Please set down only the lines between the line containing "M1: motor 12V (N6, N8) -> motor 3V (N6, N8)" and the end of the records, inclusive, exactly as they stand.

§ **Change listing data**
============================================================
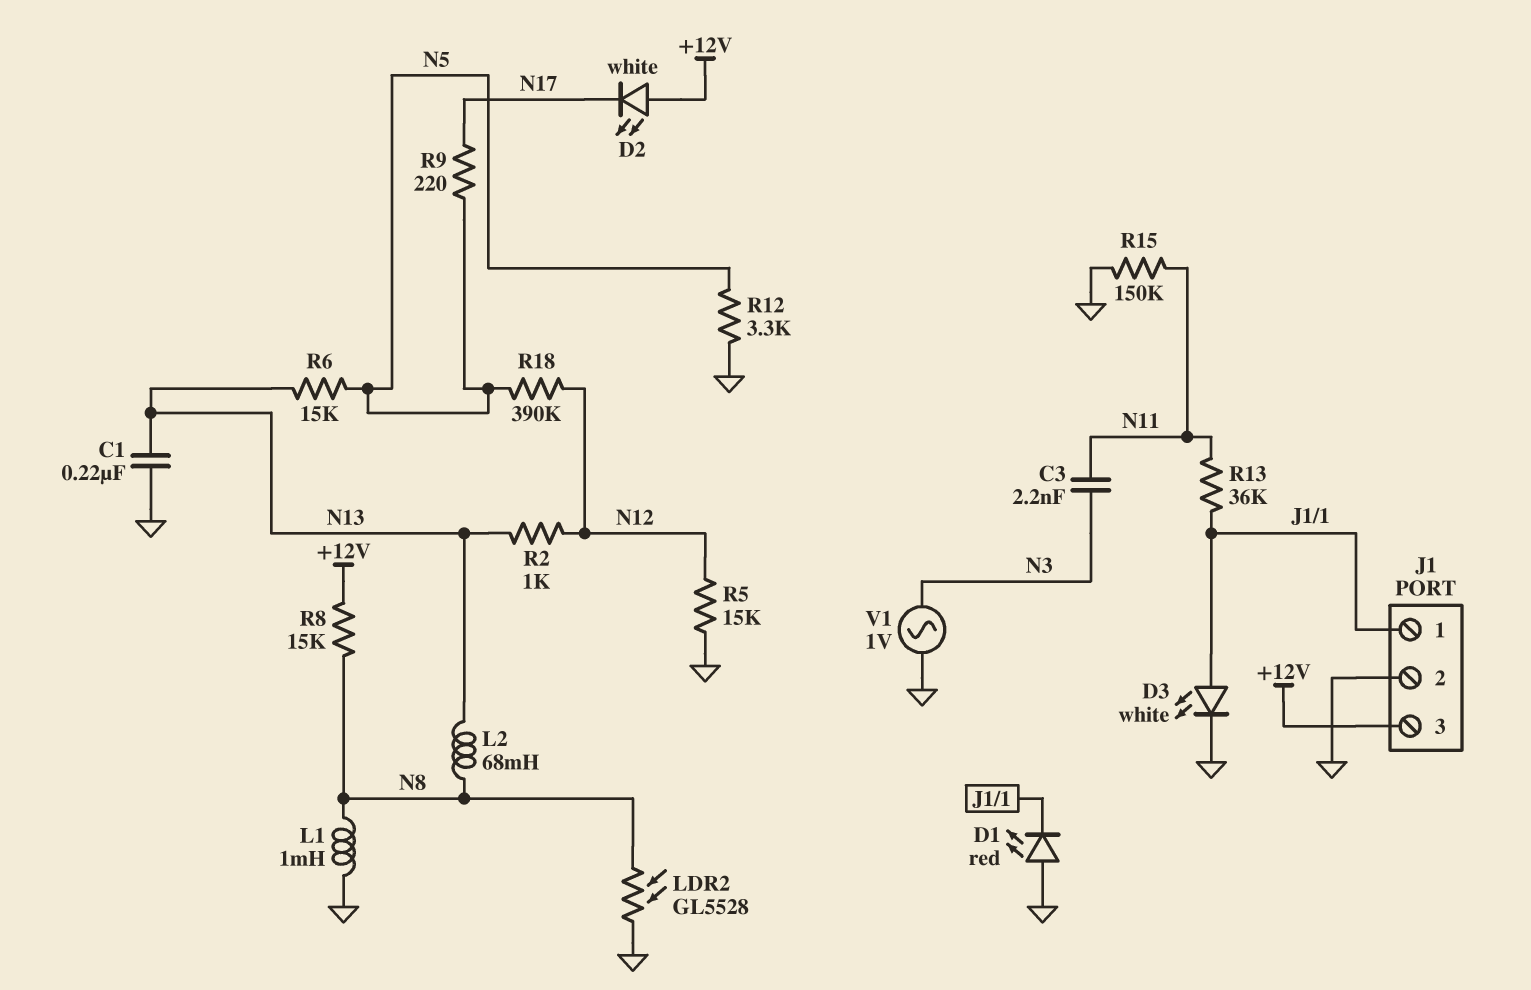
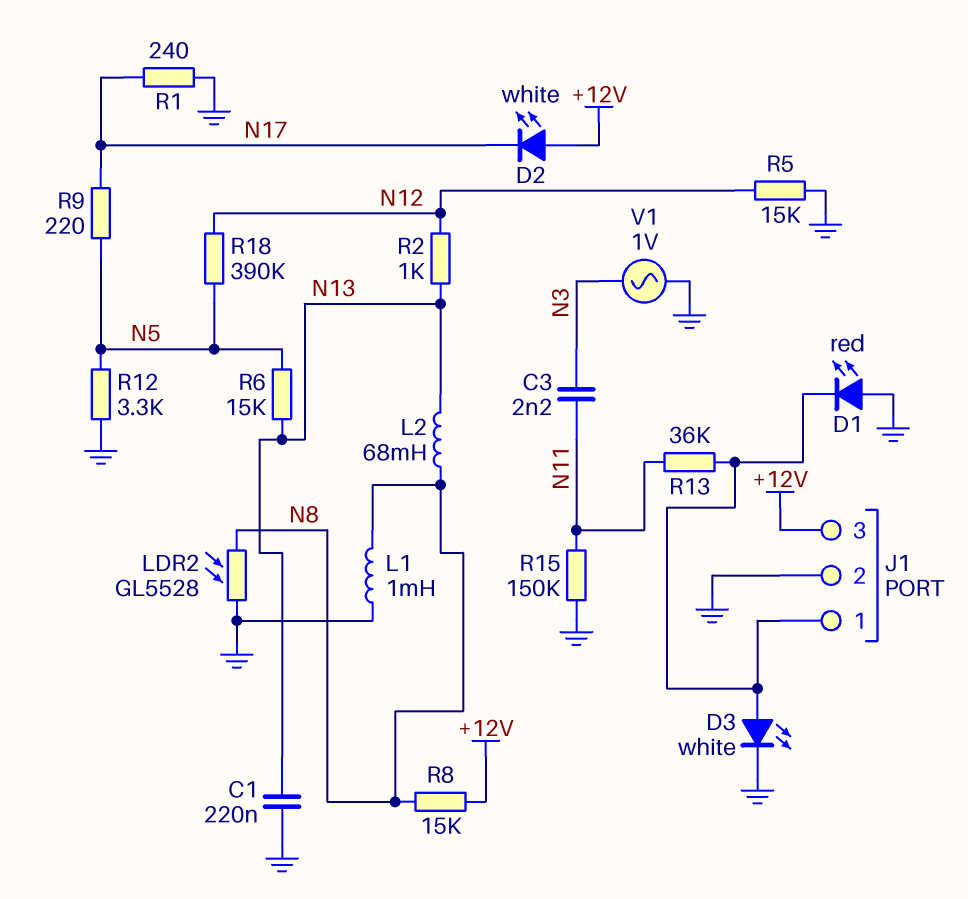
R1: none -> 240 (GND, N17)

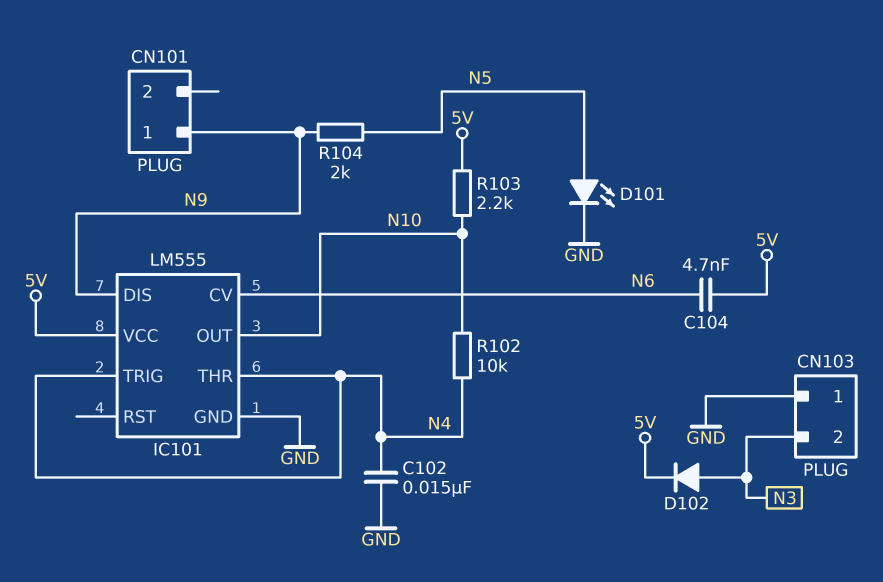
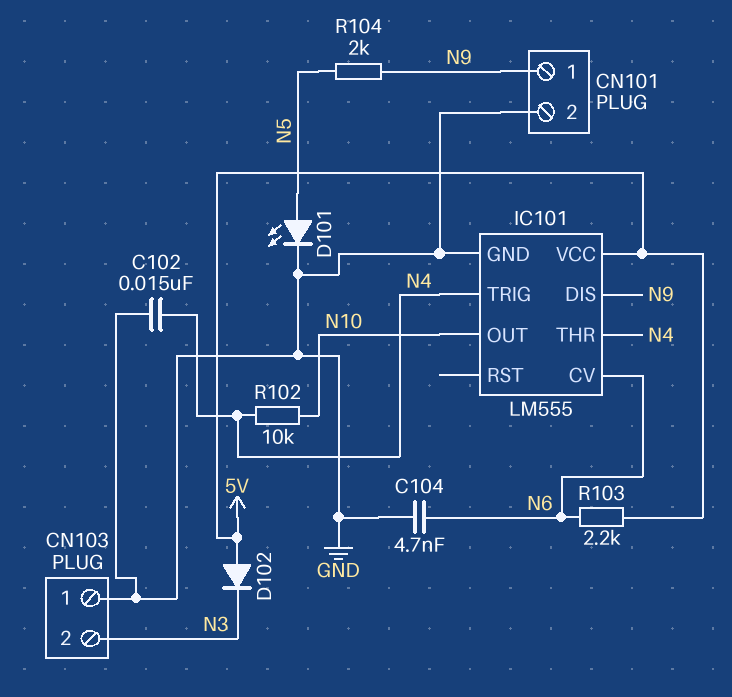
C104: 4.7nF (5V, N6) -> 4.7nF (GND, N6)
CN101 pin 2: none -> GND
D102: diode (A N3, K 5V) -> diode (A 5V, K N3)
R103: 2.2k (5V, N10) -> 2.2k (5V, N6)

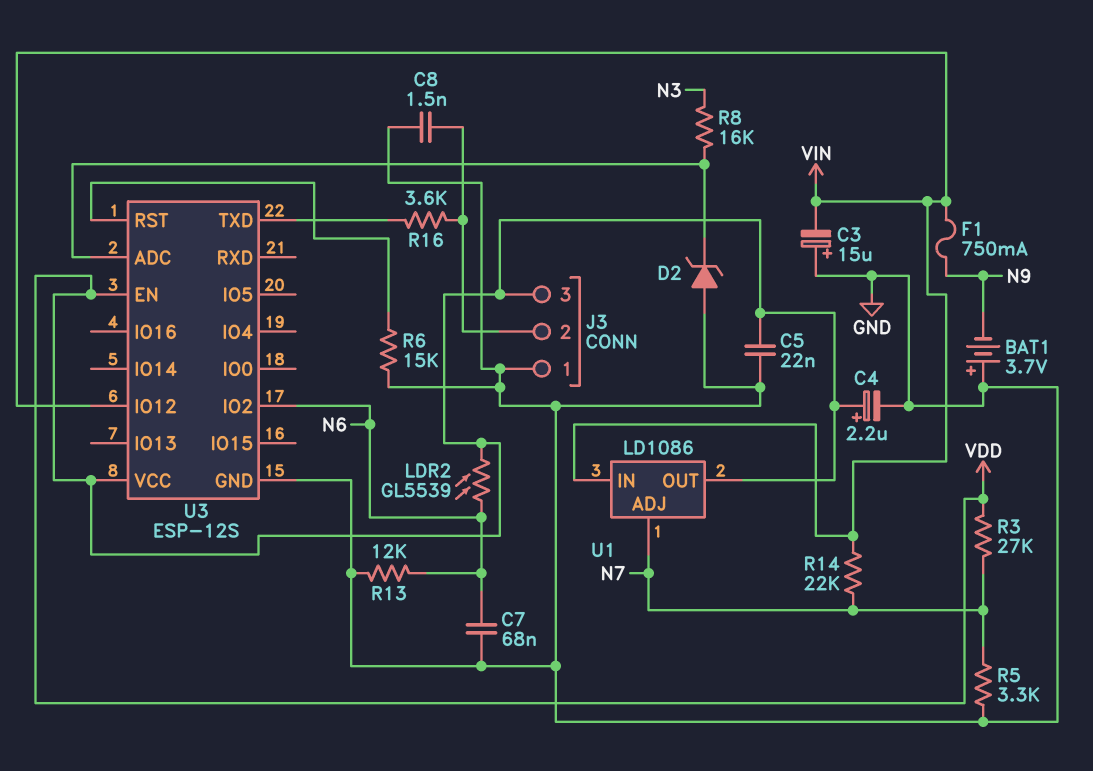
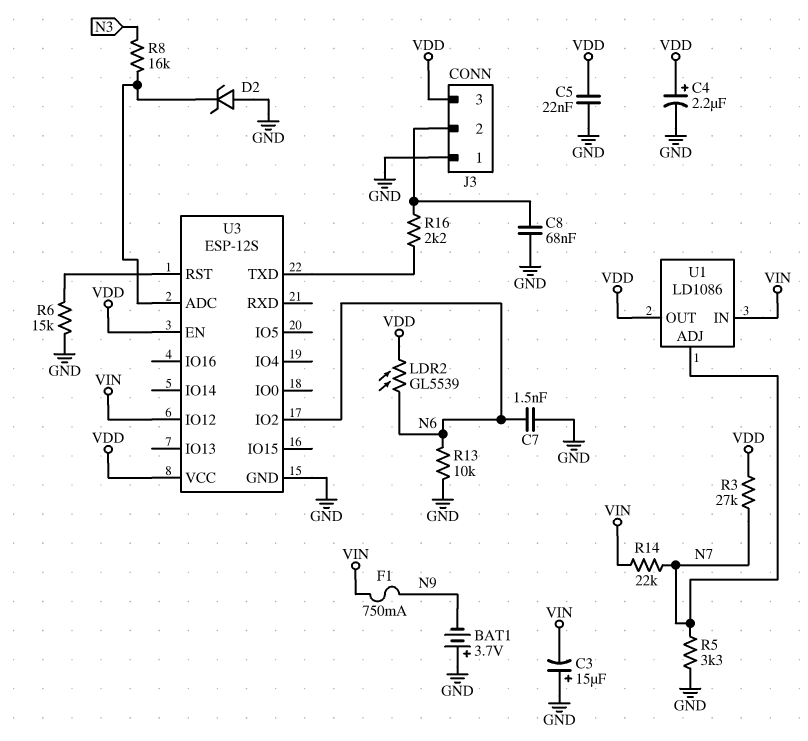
C7: 68nF (GND, N6) -> 1.5nF (GND, N6)
C8: 1.5nF (GND, J3/2) -> 68nF (GND, J3/2)
R13: 12k (GND, N6) -> 10k (GND, N6)
R16: 3.6k (J3/2, U3/TXD) -> 2.2k (J3/2, U3/TXD)

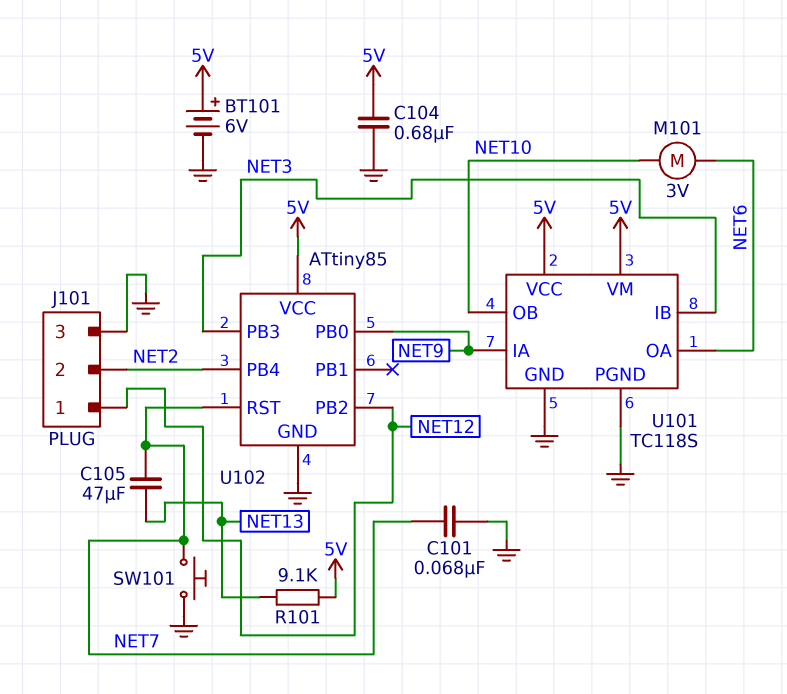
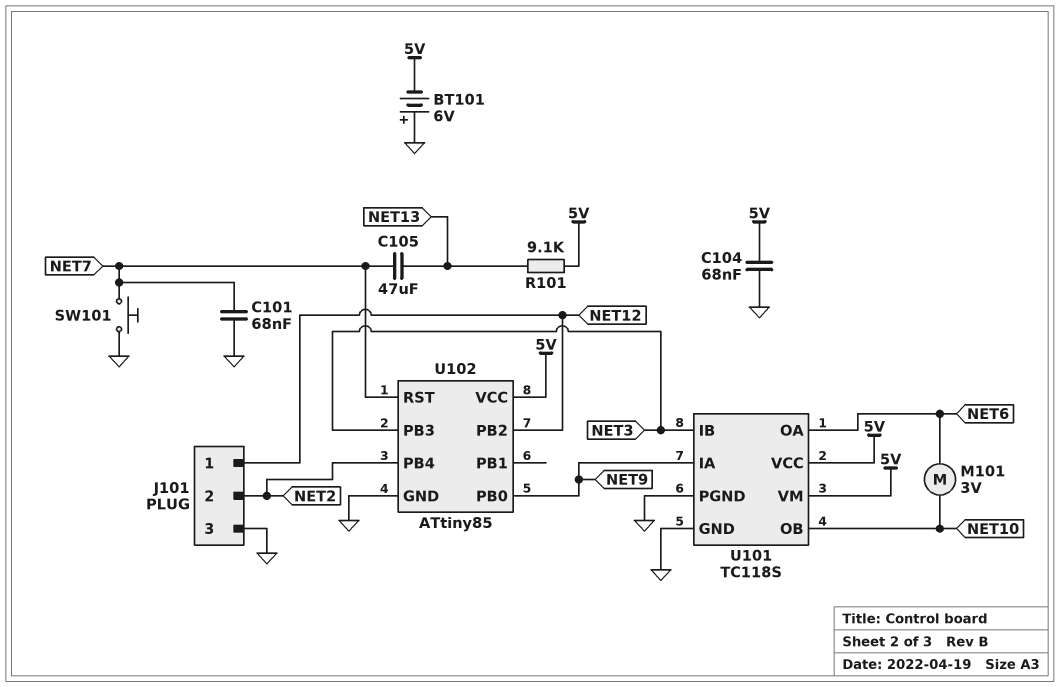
BT101: 6V (plus 5V, minus GND) -> 6V (plus GND, minus 5V)
C104: 680nF (5V, GND) -> 68nF (5V, GND)

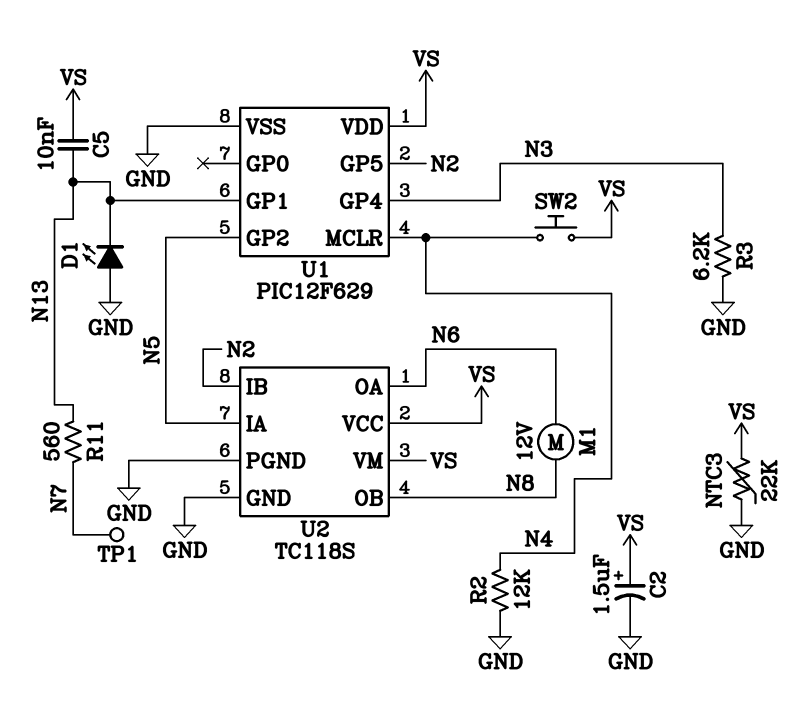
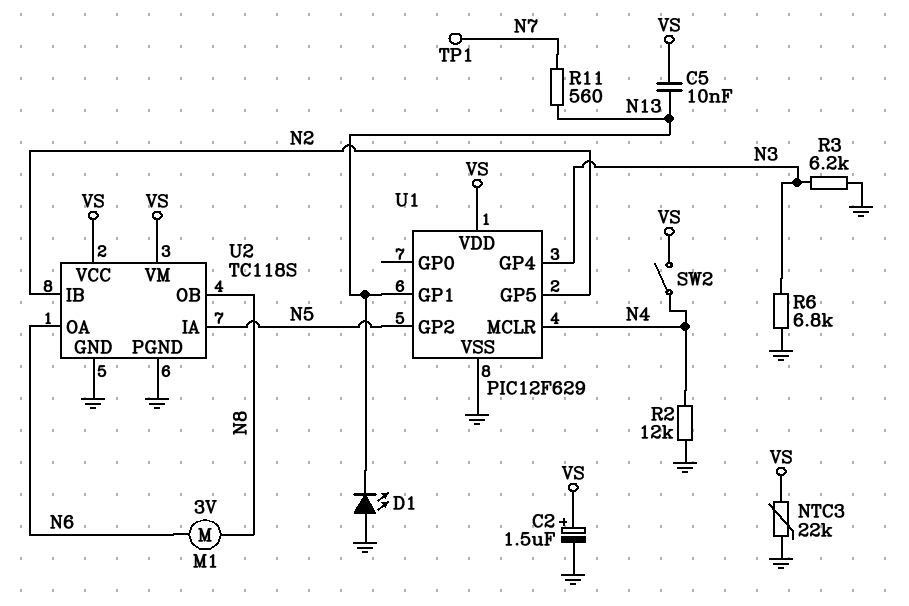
M1: motor 12V (N6, N8) -> motor 3V (N6, N8)
R6: none -> 6.8k (GND, N3)
SW2: button (N4, VS) -> switch (N4, VS)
============================================================
§ **Answer area**
M1: motor 12V (N6, N8) -> motor 3V (N6, N8)
R6: none -> 6.8k (GND, N3)
SW2: button (N4, VS) -> switch (N4, VS)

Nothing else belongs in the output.